**What the task asks**
Copy the lines below verbatim, but only from the line containing "BT3: 12V (plus" through the end of the data.

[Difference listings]
★ ★ ★ ★ ★
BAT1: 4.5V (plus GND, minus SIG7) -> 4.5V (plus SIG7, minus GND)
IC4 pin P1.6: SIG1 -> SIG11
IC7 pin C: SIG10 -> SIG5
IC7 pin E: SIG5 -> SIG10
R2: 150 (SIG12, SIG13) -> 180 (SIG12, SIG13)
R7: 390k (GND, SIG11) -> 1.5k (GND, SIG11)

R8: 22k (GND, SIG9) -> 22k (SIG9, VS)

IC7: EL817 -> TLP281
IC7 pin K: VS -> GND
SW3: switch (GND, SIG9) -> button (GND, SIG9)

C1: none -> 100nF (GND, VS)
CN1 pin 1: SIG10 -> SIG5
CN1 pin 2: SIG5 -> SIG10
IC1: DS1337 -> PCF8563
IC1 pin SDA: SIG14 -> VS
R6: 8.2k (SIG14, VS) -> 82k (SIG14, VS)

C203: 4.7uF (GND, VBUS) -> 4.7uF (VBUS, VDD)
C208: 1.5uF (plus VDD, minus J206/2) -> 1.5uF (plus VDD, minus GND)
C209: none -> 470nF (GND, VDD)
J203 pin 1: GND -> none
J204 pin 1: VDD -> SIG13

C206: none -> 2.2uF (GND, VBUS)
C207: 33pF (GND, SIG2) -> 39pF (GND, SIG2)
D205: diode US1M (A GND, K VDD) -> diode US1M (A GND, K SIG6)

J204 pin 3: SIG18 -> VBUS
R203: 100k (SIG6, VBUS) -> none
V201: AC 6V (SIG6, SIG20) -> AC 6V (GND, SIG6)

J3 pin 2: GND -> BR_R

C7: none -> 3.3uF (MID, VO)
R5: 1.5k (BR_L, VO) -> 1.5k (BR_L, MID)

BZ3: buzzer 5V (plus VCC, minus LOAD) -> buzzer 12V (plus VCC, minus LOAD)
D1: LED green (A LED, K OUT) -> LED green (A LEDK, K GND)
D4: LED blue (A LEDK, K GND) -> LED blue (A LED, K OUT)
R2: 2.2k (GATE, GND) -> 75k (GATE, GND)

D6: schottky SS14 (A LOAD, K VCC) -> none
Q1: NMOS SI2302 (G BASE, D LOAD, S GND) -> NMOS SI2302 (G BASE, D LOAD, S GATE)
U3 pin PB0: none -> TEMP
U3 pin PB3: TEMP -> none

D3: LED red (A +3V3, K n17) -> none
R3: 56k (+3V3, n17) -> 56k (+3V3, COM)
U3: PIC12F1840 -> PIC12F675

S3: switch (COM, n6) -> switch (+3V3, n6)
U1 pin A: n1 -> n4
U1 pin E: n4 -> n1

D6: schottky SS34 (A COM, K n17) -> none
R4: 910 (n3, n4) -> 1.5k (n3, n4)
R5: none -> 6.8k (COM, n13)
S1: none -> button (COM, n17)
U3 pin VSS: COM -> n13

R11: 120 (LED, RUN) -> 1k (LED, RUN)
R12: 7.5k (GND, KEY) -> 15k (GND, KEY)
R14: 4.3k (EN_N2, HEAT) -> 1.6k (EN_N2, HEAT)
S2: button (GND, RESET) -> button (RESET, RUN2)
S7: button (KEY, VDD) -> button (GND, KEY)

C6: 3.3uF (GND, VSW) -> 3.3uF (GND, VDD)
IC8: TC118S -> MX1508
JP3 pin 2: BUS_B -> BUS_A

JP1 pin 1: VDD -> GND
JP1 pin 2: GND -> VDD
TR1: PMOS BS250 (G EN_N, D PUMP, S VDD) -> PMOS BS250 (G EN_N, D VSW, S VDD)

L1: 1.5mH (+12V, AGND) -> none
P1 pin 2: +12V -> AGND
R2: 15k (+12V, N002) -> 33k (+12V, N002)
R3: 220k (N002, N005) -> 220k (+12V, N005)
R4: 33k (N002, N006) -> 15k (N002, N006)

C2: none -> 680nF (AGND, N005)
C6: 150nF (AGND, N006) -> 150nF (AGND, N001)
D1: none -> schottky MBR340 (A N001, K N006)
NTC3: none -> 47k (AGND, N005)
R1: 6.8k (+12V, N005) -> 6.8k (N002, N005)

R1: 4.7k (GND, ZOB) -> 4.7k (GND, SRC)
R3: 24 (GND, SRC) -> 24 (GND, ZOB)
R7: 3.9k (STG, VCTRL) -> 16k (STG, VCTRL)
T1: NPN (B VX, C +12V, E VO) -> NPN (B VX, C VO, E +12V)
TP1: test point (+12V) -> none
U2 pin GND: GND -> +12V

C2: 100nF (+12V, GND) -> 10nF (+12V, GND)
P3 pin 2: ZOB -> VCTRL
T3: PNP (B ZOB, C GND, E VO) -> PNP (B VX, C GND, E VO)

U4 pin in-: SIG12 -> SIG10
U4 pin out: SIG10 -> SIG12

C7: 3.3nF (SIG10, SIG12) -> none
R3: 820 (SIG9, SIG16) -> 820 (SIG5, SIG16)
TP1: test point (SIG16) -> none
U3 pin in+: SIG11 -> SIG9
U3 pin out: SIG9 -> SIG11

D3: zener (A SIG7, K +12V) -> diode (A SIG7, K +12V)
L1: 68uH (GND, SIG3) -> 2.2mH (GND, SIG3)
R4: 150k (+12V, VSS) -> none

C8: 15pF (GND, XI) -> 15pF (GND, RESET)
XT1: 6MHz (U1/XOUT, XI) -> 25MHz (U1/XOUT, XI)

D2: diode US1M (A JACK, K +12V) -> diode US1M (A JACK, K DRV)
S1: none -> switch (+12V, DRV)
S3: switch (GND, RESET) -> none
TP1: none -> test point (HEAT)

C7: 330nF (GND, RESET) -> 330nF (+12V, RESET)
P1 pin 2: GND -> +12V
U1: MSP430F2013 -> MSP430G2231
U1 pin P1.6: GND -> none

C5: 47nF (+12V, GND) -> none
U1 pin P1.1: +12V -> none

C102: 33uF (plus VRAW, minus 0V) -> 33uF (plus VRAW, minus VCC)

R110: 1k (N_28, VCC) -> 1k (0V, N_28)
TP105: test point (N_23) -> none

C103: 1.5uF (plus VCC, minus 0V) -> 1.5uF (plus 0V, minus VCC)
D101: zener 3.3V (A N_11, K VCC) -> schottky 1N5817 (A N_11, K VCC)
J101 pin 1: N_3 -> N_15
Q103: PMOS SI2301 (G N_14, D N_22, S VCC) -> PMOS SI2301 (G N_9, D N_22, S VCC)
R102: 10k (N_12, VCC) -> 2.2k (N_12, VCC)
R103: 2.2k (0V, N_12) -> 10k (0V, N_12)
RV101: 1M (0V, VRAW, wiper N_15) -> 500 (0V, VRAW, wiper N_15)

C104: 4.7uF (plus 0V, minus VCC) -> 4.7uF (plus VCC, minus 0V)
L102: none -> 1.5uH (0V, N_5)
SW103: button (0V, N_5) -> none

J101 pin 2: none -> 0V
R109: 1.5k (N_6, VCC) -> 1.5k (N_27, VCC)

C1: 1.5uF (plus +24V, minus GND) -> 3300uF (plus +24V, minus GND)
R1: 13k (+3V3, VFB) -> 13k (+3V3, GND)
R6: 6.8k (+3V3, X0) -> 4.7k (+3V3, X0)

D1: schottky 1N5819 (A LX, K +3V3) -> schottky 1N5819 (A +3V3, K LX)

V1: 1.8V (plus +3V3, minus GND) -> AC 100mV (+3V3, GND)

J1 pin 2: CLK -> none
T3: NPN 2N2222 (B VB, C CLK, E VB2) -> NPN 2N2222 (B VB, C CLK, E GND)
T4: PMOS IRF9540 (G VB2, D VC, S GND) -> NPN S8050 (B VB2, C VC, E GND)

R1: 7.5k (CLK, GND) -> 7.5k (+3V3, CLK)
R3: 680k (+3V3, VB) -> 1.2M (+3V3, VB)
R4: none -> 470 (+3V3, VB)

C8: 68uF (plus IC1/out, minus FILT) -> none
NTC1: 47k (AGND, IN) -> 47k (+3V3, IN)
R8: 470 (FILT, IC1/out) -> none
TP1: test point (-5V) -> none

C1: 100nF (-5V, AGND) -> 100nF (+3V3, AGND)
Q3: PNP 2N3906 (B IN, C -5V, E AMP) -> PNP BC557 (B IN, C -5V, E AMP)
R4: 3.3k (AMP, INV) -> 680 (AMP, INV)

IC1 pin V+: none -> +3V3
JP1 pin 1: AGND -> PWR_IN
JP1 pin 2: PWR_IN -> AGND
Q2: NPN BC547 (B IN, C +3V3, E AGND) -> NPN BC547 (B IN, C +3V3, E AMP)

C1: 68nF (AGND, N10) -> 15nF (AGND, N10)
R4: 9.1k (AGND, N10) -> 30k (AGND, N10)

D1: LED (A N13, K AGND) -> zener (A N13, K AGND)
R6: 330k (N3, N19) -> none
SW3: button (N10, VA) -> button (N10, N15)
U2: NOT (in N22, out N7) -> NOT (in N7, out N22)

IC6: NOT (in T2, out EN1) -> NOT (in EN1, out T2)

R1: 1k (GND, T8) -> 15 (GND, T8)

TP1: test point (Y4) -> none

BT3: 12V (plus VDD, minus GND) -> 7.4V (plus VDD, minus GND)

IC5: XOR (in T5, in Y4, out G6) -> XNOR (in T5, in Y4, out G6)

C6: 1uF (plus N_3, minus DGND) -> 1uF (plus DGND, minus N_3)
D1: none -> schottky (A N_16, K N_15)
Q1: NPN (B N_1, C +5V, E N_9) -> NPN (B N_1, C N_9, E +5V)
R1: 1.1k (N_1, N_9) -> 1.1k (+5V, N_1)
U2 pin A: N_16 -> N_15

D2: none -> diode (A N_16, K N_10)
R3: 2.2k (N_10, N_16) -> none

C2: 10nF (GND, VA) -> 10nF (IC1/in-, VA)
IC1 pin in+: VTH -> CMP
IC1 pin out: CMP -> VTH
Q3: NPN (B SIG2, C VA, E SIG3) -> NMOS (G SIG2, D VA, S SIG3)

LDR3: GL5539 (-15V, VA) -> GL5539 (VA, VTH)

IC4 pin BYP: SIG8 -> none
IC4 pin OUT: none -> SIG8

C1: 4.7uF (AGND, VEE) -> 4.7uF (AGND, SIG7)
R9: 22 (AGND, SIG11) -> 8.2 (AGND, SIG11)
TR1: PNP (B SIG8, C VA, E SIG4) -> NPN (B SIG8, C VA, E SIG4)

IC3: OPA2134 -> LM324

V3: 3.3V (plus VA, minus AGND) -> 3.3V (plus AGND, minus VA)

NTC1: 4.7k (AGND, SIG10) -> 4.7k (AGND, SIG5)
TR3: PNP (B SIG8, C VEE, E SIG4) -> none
★ ★ ★ ★ ★
**Result below**
BT3: 12V (plus VDD, minus GND) -> 7.4V (plus VDD, minus GND)

IC5: XOR (in T5, in Y4, out G6) -> XNOR (in T5, in Y4, out G6)

C6: 1uF (plus N_3, minus DGND) -> 1uF (plus DGND, minus N_3)
D1: none -> schottky (A N_16, K N_15)
Q1: NPN (B N_1, C +5V, E N_9) -> NPN (B N_1, C N_9, E +5V)
R1: 1.1k (N_1, N_9) -> 1.1k (+5V, N_1)
U2 pin A: N_16 -> N_15

D2: none -> diode (A N_16, K N_10)
R3: 2.2k (N_10, N_16) -> none

C2: 10nF (GND, VA) -> 10nF (IC1/in-, VA)
IC1 pin in+: VTH -> CMP
IC1 pin out: CMP -> VTH
Q3: NPN (B SIG2, C VA, E SIG3) -> NMOS (G SIG2, D VA, S SIG3)

LDR3: GL5539 (-15V, VA) -> GL5539 (VA, VTH)

IC4 pin BYP: SIG8 -> none
IC4 pin OUT: none -> SIG8

C1: 4.7uF (AGND, VEE) -> 4.7uF (AGND, SIG7)
R9: 22 (AGND, SIG11) -> 8.2 (AGND, SIG11)
TR1: PNP (B SIG8, C VA, E SIG4) -> NPN (B SIG8, C VA, E SIG4)

IC3: OPA2134 -> LM324

V3: 3.3V (plus VA, minus AGND) -> 3.3V (plus AGND, minus VA)

NTC1: 4.7k (AGND, SIG10) -> 4.7k (AGND, SIG5)
TR3: PNP (B SIG8, C VEE, E SIG4) -> none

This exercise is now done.